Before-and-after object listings
Content starts

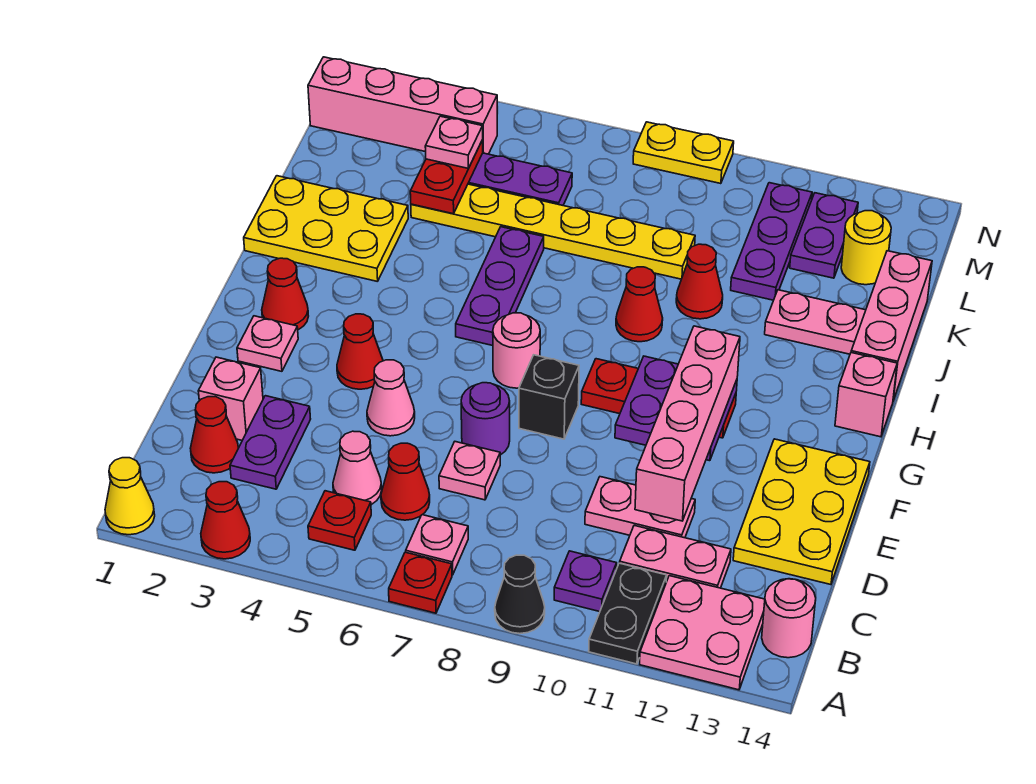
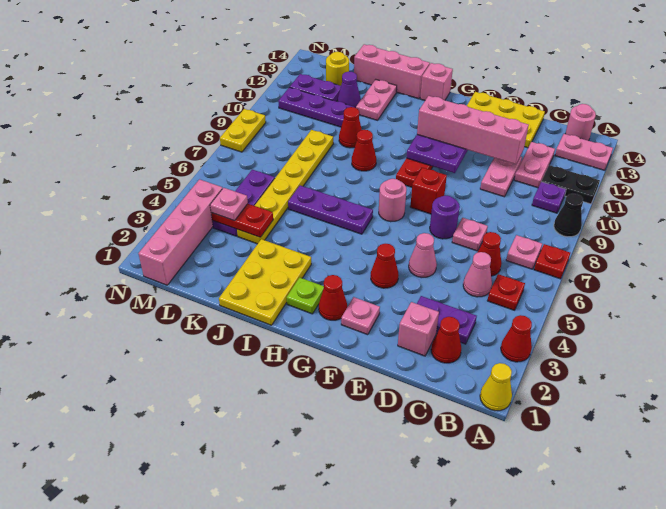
pink 2x2 plate [640,576,765,690] -> pink 1x2 plate [555,134,613,170]
black 1x1 brick [519,355,579,439] -> red 1x1 brick [410,168,447,214]
none -> lime 1x1 plate [287,277,324,314]
none -> purple 1x1 cone [338,72,361,108]

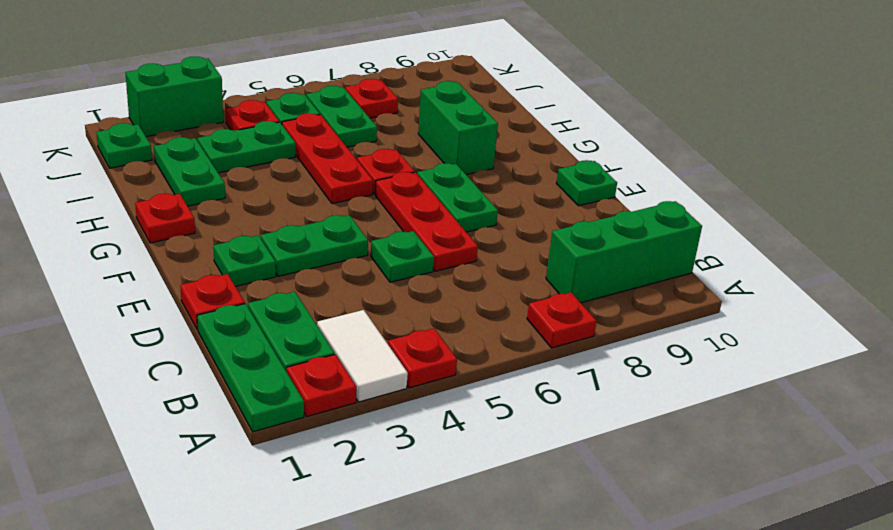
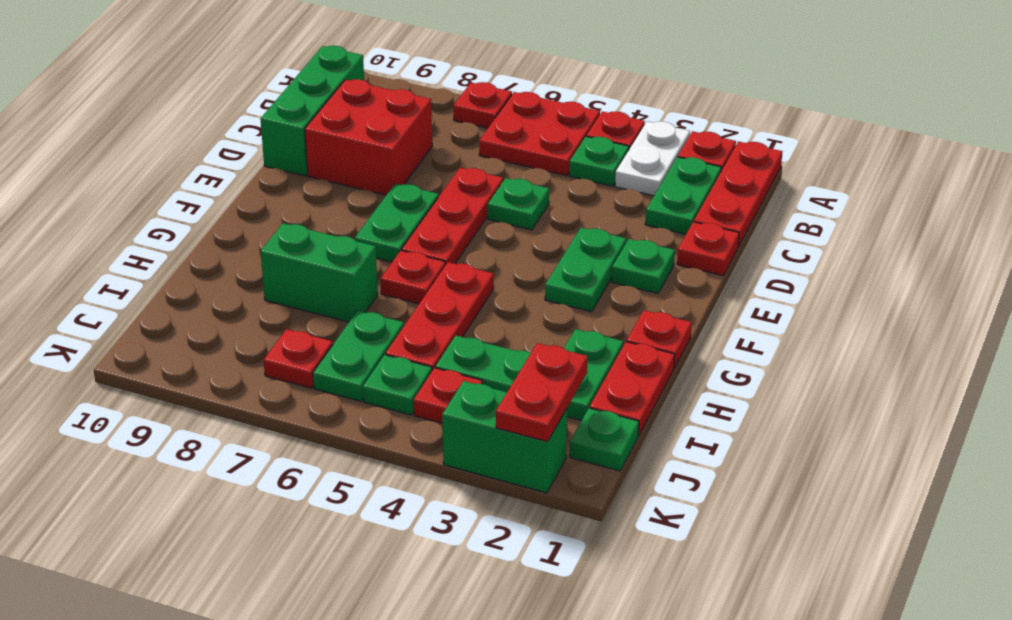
green 1x3 plate [197,304,304,432] -> red 1x3 plate [694,142,782,246]
white 1x2 tile [317,310,408,402] -> white 1x2 plate [615,121,690,196]
none -> red 2x2 plate [479,92,600,176]
green 1x3 brick [546,201,702,303] -> green 1x3 brick turned to [260,46,364,176]
none -> red 2x2 brick [305,79,432,195]
green 1x2 plate [261,215,368,276] -> green 1x2 plate turned to [545,228,626,312]
green 1x1 plate [556,160,617,206] -> green 1x1 plate moved to [569,137,629,186]
green 1x2 brick [418,81,498,175] -> green 1x2 brick turned to [261,223,378,322]
none -> red 1x2 plate [590,342,675,436]
none -> red 1x2 plate [496,343,588,442]

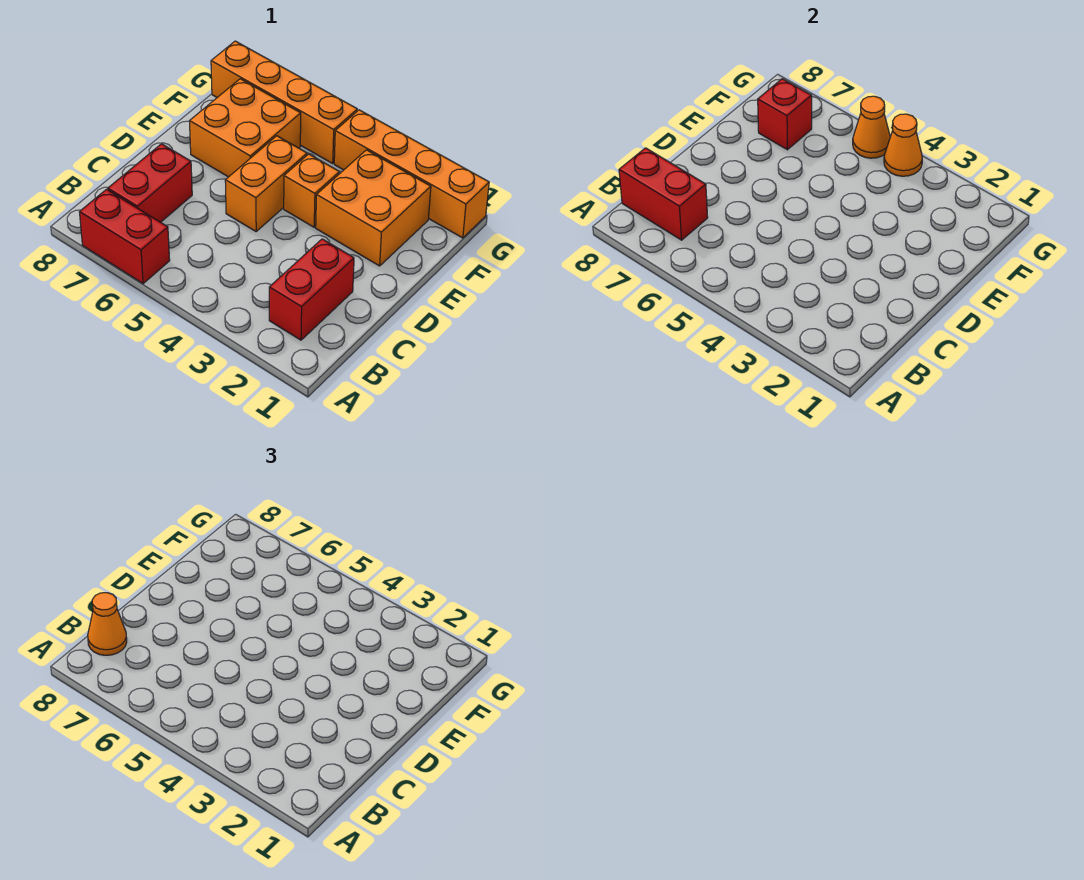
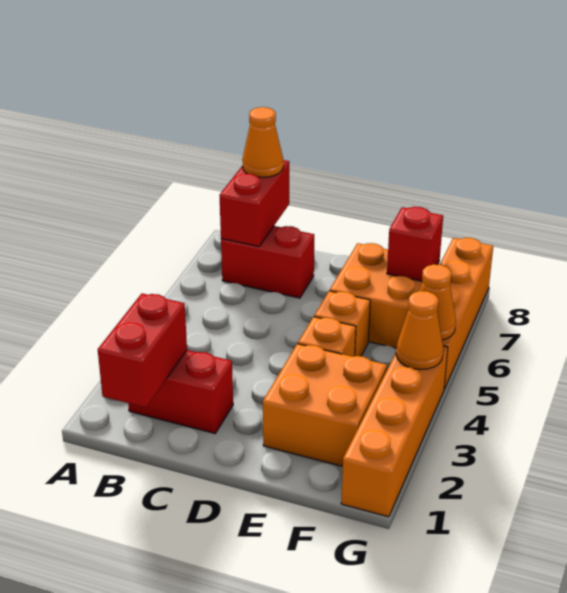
red 1x2 brick [80,189,170,283] -> red 1x2 brick moved to [98,293,187,408]
orange 1x2 brick [225,136,307,231] -> orange 1x1 brick [314,291,370,356]

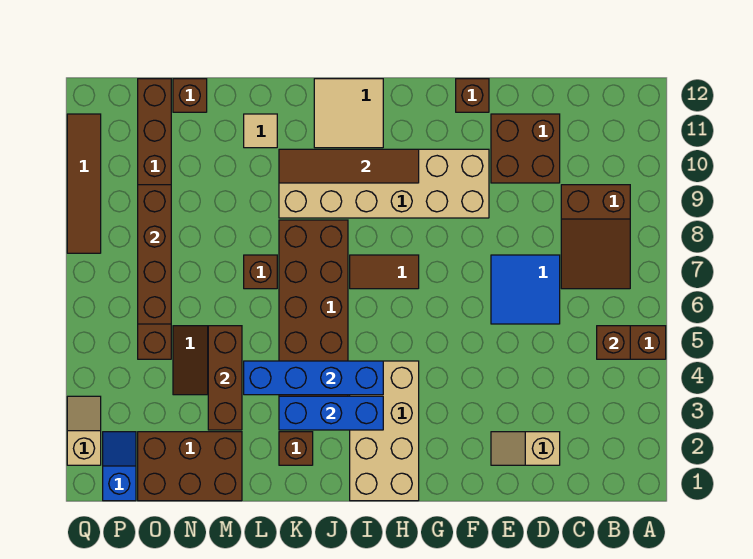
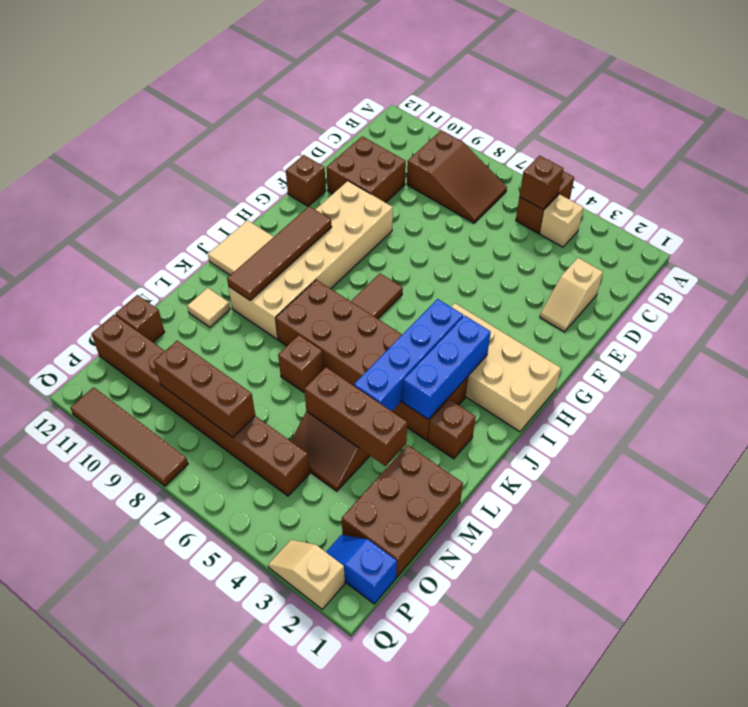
none -> tan 1x1 brick [540,195,583,247]
blue 2x2 tile [491,255,560,324] -> none
brown 1x4 brick [138,185,171,324] -> brown 1x3 brick [154,341,255,437]

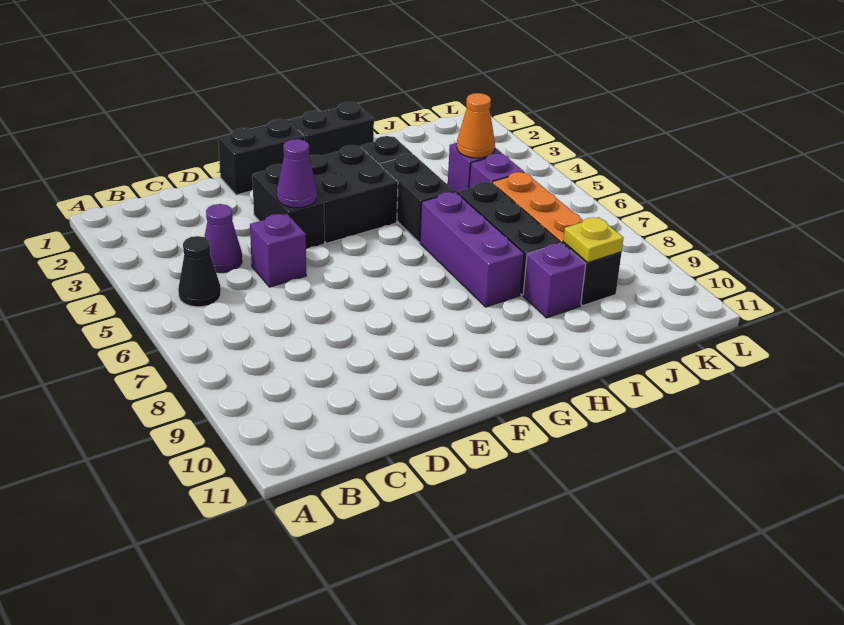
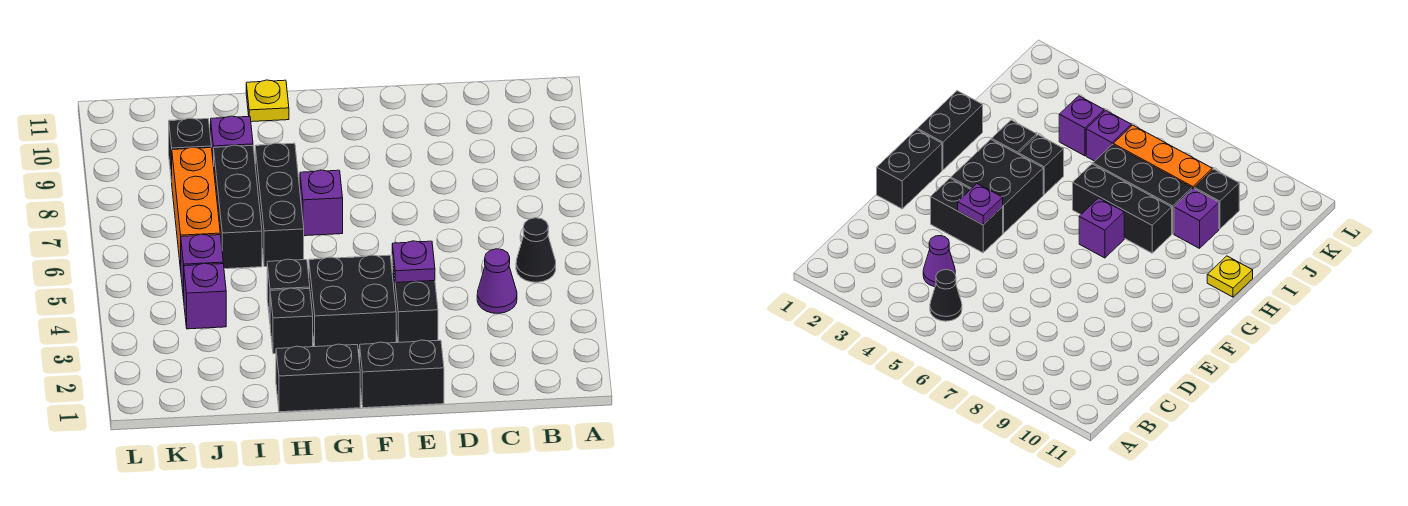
purple 1x1 brick [250,214,306,287] -> purple 1x1 brick moved to [300,170,343,236]
purple 1x1 cone [277,139,317,208] -> purple 1x1 plate [392,241,435,283]
black 1x2 brick [380,154,455,242] -> black 1x1 brick [267,259,310,320]
purple 1x3 brick [420,192,524,307] -> black 1x3 brick [255,143,304,267]
orange 1x1 cone [457,93,495,158] -> none
yellow 1x1 plate [563,217,623,263] -> yellow 1x1 plate moved to [246,80,289,122]

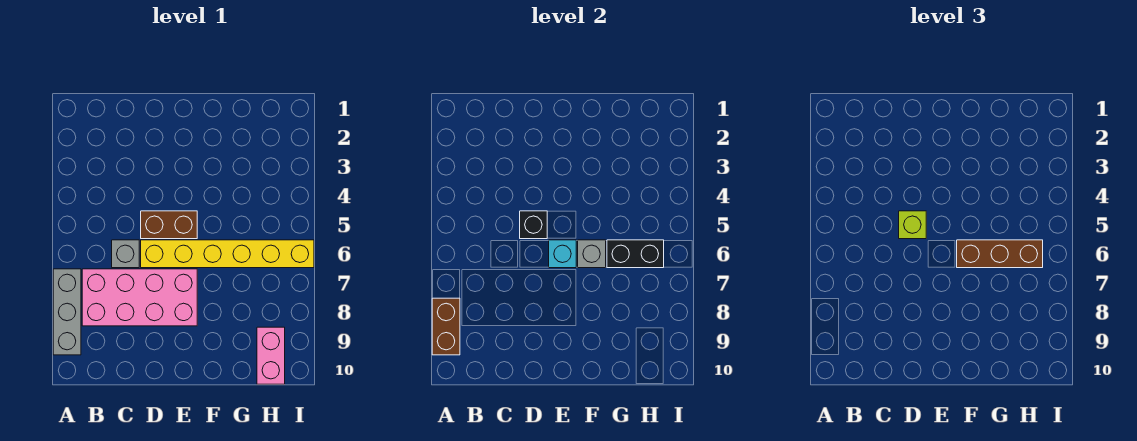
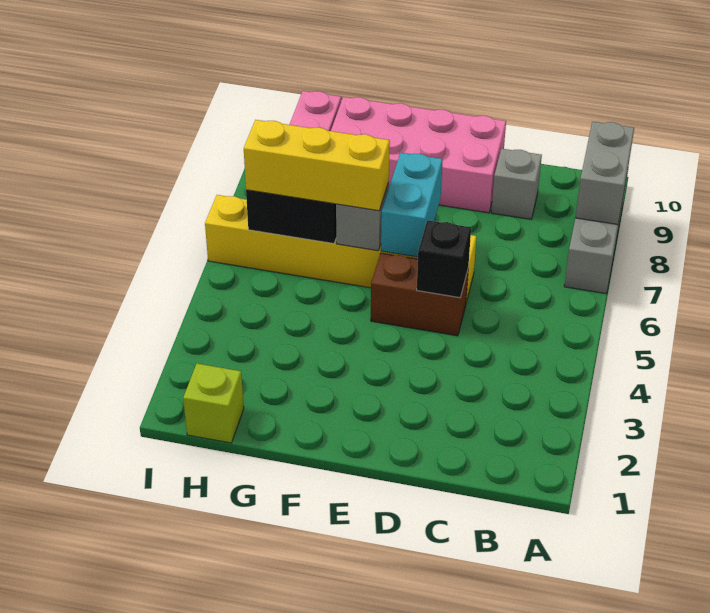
brown 1x2 brick [432,298,460,355] -> grey 1x2 brick [575,122,634,224]
pink 2x4 brick [82,269,197,326] -> pink 2x4 brick moved to [331,97,506,213]
grey 1x1 brick [112,240,139,268] -> grey 1x1 brick moved to [491,149,542,219]
lime 1x1 brick [899,211,926,239] -> lime 1x1 brick moved to [183,364,244,443]
cyan 1x1 brick [549,240,576,268] -> cyan 1x2 brick [381,153,443,257]
brown 1x3 brick [957,240,1043,268] -> yellow 1x3 brick [244,120,390,211]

Content ends

- **Task to carry out**:
Leaving out the pictures, output each line above exactly as it is.

- **Reply to the exercise**:
pink 2x2 plate [640,576,765,690] -> pink 1x2 plate [555,134,613,170]
black 1x1 brick [519,355,579,439] -> red 1x1 brick [410,168,447,214]
none -> lime 1x1 plate [287,277,324,314]
none -> purple 1x1 cone [338,72,361,108]

green 1x3 plate [197,304,304,432] -> red 1x3 plate [694,142,782,246]
white 1x2 tile [317,310,408,402] -> white 1x2 plate [615,121,690,196]
none -> red 2x2 plate [479,92,600,176]
green 1x3 brick [546,201,702,303] -> green 1x3 brick turned to [260,46,364,176]
none -> red 2x2 brick [305,79,432,195]
green 1x2 plate [261,215,368,276] -> green 1x2 plate turned to [545,228,626,312]
green 1x1 plate [556,160,617,206] -> green 1x1 plate moved to [569,137,629,186]
green 1x2 brick [418,81,498,175] -> green 1x2 brick turned to [261,223,378,322]
none -> red 1x2 plate [590,342,675,436]
none -> red 1x2 plate [496,343,588,442]

red 1x2 brick [80,189,170,283] -> red 1x2 brick moved to [98,293,187,408]
orange 1x2 brick [225,136,307,231] -> orange 1x1 brick [314,291,370,356]

none -> tan 1x1 brick [540,195,583,247]
blue 2x2 tile [491,255,560,324] -> none
brown 1x4 brick [138,185,171,324] -> brown 1x3 brick [154,341,255,437]

purple 1x1 brick [250,214,306,287] -> purple 1x1 brick moved to [300,170,343,236]
purple 1x1 cone [277,139,317,208] -> purple 1x1 plate [392,241,435,283]
black 1x2 brick [380,154,455,242] -> black 1x1 brick [267,259,310,320]
purple 1x3 brick [420,192,524,307] -> black 1x3 brick [255,143,304,267]
orange 1x1 cone [457,93,495,158] -> none
yellow 1x1 plate [563,217,623,263] -> yellow 1x1 plate moved to [246,80,289,122]

brown 1x2 brick [432,298,460,355] -> grey 1x2 brick [575,122,634,224]
pink 2x4 brick [82,269,197,326] -> pink 2x4 brick moved to [331,97,506,213]
grey 1x1 brick [112,240,139,268] -> grey 1x1 brick moved to [491,149,542,219]
lime 1x1 brick [899,211,926,239] -> lime 1x1 brick moved to [183,364,244,443]
cyan 1x1 brick [549,240,576,268] -> cyan 1x2 brick [381,153,443,257]
brown 1x3 brick [957,240,1043,268] -> yellow 1x3 brick [244,120,390,211]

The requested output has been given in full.